Aim of the task
Each line below with the string "black" should be copied.

Supplied material
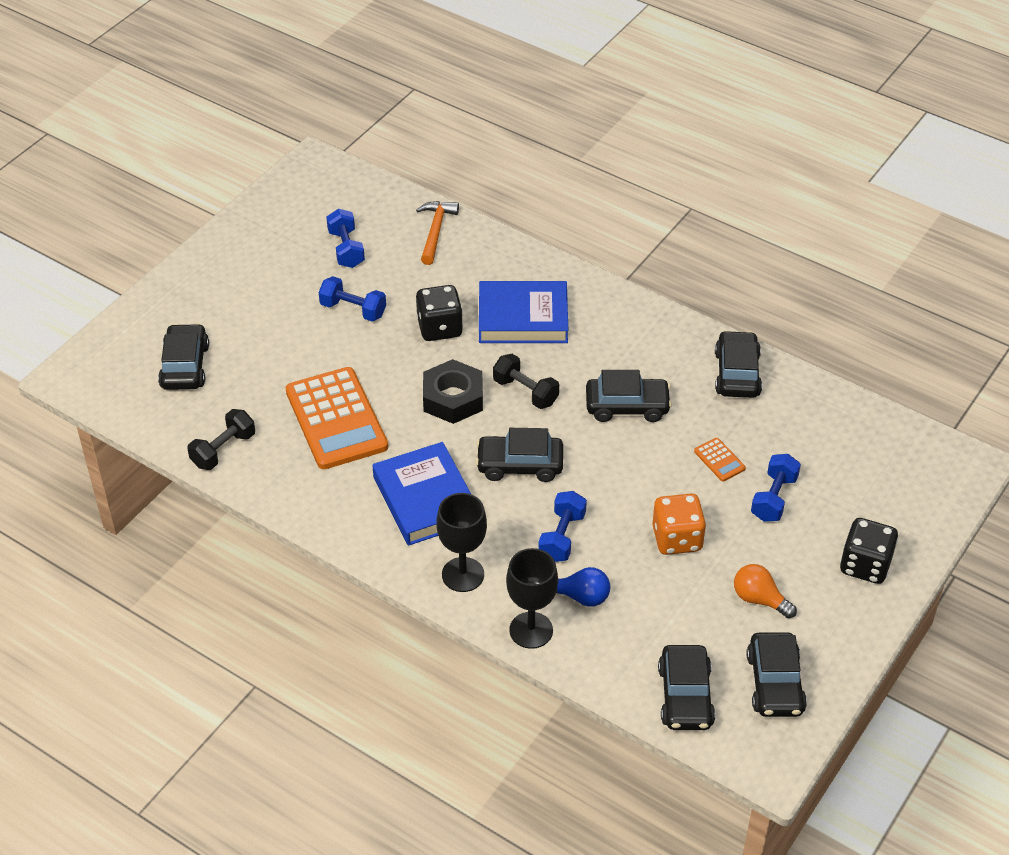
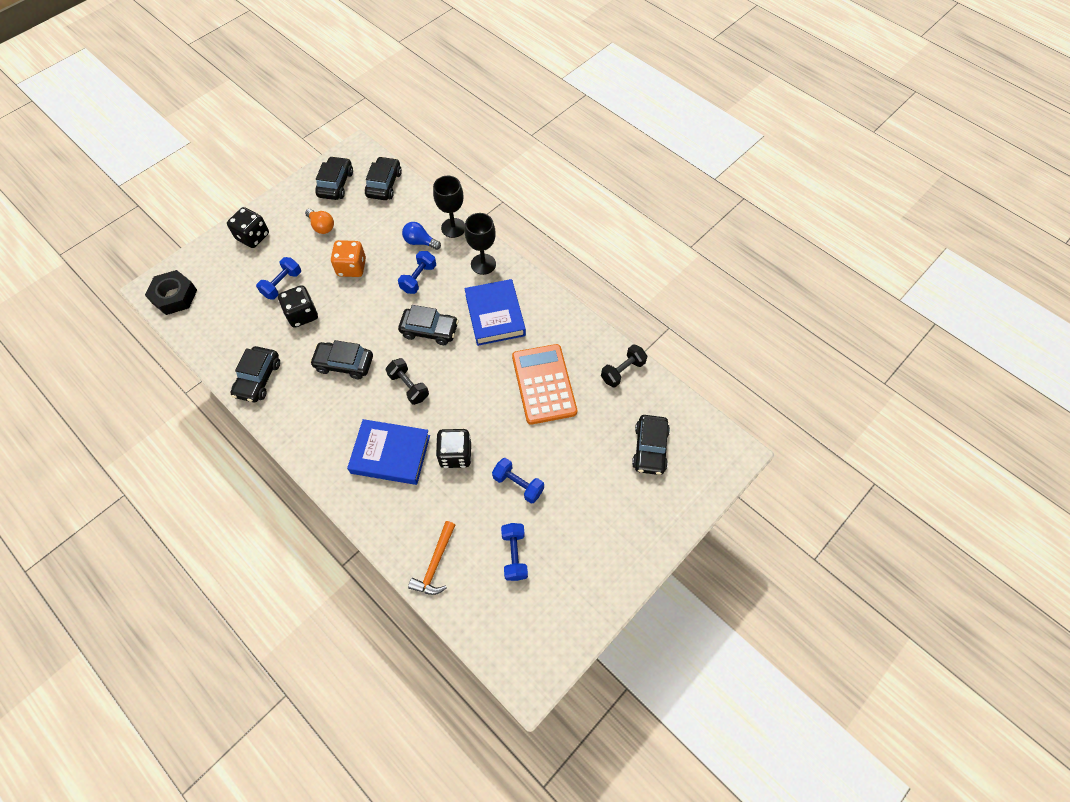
camera: 170 degrees left, 15 degrees up
black nut [423,359,483,424] -> black nut moved to [145,270,197,315]
orange calculator [694,438,746,481] -> black dice [278,285,318,328]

Response for this exercise
black nut [423,359,483,424] -> black nut moved to [145,270,197,315]
orange calculator [694,438,746,481] -> black dice [278,285,318,328]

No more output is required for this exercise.